### EXERCISE PROMPT
Pull out every line below that holds the word "down".
---------------
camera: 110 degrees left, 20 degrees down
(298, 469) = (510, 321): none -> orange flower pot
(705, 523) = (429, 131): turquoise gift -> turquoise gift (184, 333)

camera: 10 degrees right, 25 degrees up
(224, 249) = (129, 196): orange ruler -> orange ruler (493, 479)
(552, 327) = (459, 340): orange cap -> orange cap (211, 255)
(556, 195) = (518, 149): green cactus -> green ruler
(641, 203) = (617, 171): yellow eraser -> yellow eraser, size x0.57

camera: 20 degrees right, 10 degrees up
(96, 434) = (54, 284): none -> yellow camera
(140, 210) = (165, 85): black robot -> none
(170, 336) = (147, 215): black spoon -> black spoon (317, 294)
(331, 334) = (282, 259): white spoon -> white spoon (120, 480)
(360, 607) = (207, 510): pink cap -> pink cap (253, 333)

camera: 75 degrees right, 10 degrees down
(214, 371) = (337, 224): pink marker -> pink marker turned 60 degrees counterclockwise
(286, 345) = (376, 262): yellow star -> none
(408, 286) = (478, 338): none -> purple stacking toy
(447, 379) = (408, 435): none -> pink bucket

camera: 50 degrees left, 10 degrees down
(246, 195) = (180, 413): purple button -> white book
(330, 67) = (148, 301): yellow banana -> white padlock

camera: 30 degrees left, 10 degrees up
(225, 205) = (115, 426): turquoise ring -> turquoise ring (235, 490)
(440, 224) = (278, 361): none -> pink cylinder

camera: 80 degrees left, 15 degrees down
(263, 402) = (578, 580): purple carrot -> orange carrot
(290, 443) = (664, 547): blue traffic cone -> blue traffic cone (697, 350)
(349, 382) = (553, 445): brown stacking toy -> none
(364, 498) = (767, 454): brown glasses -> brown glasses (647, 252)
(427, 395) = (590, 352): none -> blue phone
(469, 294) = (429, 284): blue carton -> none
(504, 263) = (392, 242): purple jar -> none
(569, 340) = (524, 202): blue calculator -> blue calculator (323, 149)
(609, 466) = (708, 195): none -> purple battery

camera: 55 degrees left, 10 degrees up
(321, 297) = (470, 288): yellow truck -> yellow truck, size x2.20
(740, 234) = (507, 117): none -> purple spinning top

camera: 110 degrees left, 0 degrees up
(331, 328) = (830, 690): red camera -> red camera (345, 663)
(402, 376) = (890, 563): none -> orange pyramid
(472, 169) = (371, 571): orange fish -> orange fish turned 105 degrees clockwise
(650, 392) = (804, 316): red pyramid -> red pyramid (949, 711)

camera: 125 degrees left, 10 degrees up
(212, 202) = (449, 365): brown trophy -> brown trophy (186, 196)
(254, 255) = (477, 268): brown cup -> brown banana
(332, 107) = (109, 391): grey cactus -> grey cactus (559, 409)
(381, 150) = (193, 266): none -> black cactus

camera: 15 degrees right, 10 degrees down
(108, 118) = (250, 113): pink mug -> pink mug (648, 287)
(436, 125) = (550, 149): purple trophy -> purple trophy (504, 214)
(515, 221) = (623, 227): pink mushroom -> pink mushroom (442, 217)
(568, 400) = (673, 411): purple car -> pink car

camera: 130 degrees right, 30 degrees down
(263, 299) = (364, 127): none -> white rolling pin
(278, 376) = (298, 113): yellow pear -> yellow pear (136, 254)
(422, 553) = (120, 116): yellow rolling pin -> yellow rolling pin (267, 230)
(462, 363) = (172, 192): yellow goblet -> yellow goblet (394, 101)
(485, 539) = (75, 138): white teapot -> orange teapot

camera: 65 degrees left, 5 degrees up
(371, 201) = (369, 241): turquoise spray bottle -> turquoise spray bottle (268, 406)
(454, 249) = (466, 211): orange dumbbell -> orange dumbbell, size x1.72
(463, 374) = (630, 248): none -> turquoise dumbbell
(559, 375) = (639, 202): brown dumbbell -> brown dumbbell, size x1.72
---------------
### RESULT OF THE EXERCISE
camera: 110 degrees left, 20 degrees down
camera: 75 degrees right, 10 degrees down
camera: 50 degrees left, 10 degrees down
camera: 80 degrees left, 15 degrees down
camera: 15 degrees right, 10 degrees down
camera: 130 degrees right, 30 degrees down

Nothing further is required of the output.